INFORMATION SHOWN ->
----
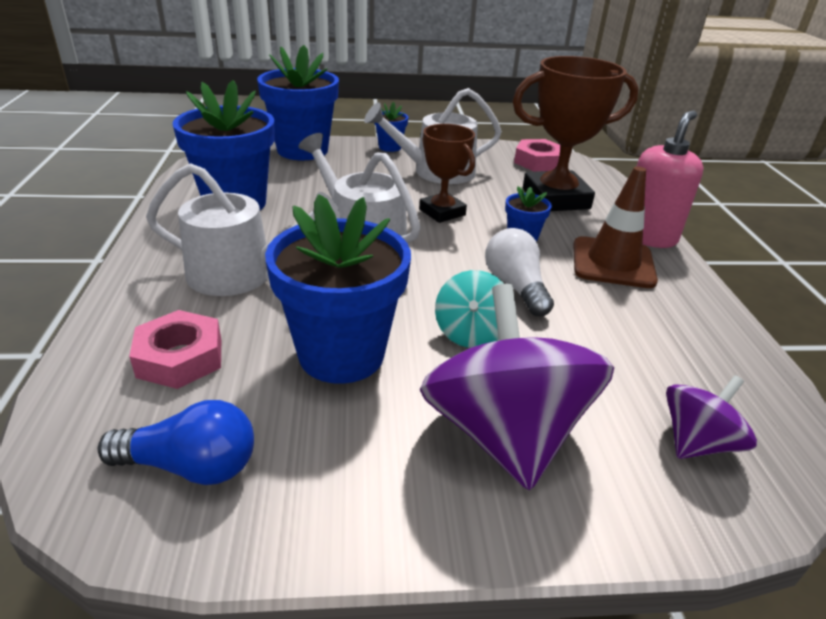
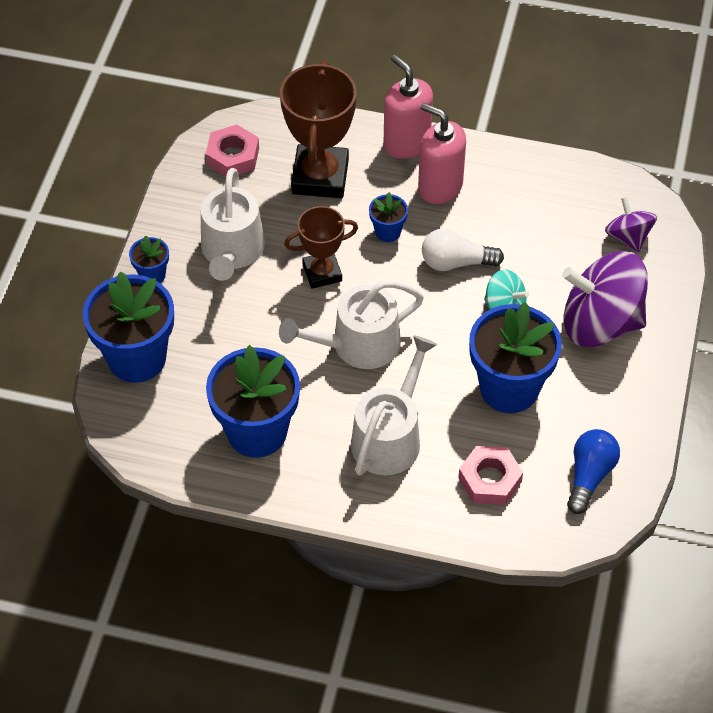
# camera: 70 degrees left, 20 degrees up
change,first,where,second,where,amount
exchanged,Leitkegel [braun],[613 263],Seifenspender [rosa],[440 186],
----
WORK TASK ->
Return the whole listing word for word. Pictures stay out of it.

SOLUTION ->
# camera: 70 degrees left, 20 degrees up
change,first,where,second,where,amount
exchanged,Leitkegel [braun],[613 263],Seifenspender [rosa],[440 186],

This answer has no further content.